▸ Extracted material:
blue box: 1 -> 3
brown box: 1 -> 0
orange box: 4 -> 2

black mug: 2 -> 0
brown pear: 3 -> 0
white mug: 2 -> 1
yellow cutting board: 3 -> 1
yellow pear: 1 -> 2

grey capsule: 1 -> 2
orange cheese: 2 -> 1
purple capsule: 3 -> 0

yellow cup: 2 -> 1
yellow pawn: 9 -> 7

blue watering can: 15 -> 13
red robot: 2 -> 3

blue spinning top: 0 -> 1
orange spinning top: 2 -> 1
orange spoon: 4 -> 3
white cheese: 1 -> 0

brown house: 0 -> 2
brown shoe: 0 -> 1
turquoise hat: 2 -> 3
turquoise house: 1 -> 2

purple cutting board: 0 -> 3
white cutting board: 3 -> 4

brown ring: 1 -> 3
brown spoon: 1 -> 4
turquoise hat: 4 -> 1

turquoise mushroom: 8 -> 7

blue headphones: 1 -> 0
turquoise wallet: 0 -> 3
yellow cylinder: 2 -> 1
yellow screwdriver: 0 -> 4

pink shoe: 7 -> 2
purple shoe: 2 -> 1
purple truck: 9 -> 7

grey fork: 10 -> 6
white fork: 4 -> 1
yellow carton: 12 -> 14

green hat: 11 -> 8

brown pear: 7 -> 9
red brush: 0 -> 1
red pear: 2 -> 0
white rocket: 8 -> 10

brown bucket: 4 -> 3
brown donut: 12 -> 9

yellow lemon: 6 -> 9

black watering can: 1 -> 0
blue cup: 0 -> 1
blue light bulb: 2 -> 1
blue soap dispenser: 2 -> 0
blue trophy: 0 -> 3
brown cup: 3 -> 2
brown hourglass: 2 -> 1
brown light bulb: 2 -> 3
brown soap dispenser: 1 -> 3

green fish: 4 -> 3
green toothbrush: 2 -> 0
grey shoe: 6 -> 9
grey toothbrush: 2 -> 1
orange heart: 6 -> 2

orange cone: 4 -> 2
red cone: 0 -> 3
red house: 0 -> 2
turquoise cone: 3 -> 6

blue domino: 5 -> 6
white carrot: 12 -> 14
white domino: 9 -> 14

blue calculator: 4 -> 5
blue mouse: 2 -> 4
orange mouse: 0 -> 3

▸ Your goal: The lines above that hold the string "cone" are to be located and copied.

▸ Answer:
orange cone: 4 -> 2
red cone: 0 -> 3
turquoise cone: 3 -> 6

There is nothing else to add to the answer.